*Exercise input*:
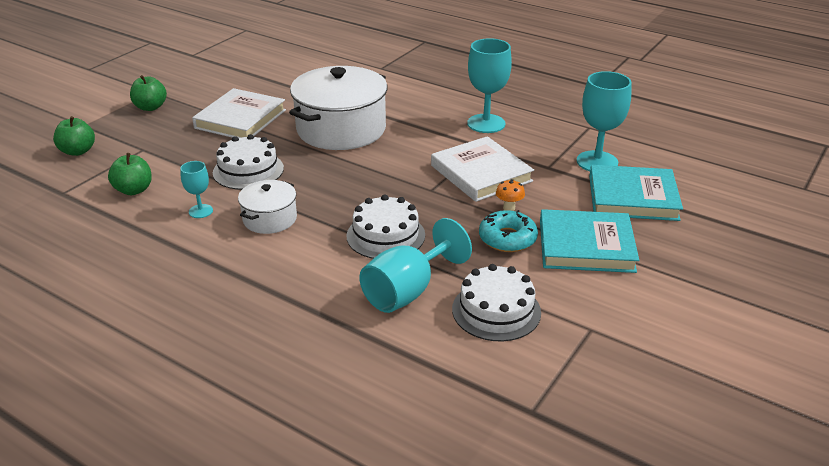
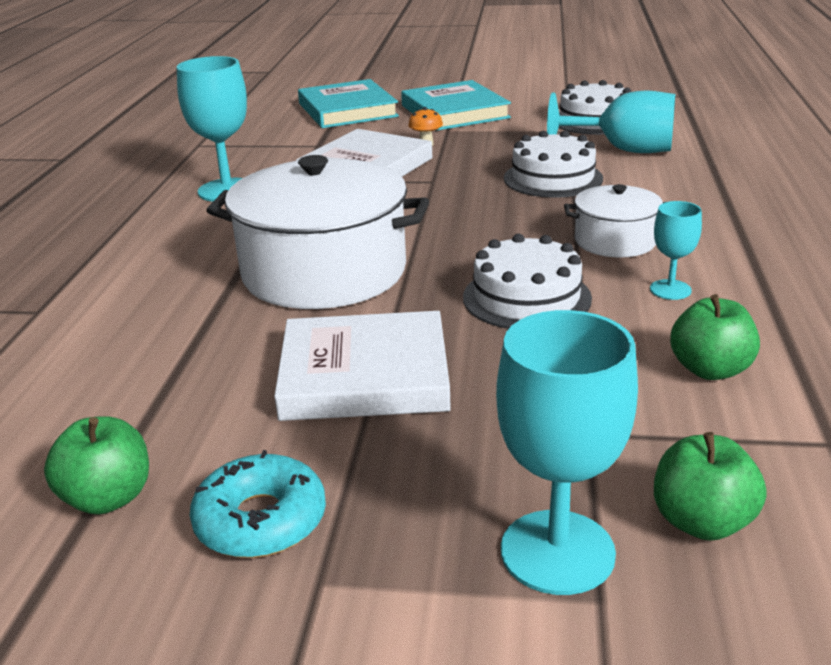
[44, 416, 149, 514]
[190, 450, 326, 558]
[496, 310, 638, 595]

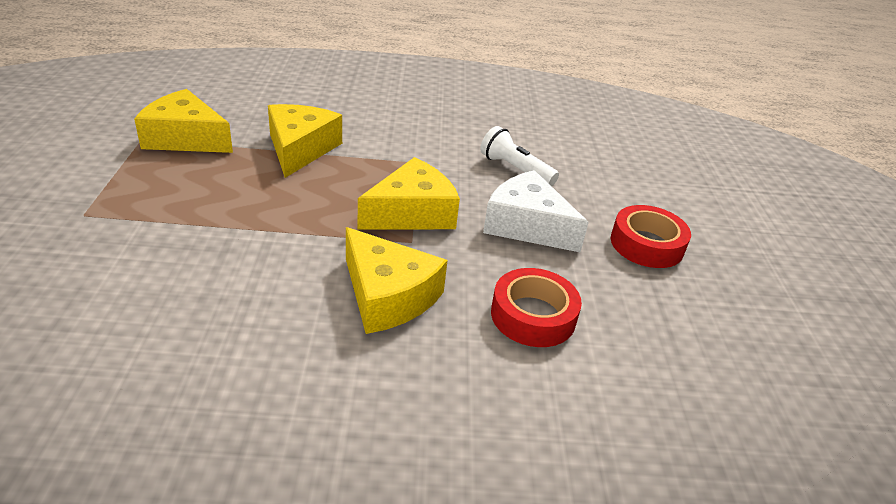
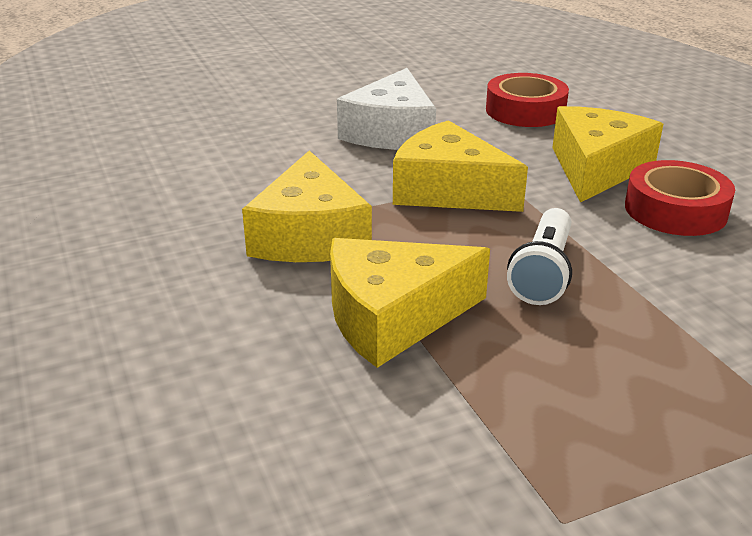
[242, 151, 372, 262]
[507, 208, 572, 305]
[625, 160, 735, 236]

*Prompt*: Each record above must be returned exactly as written, with its pictures omitted.

*Task response*:
[44, 416, 149, 514]
[190, 450, 326, 558]
[496, 310, 638, 595]

[242, 151, 372, 262]
[507, 208, 572, 305]
[625, 160, 735, 236]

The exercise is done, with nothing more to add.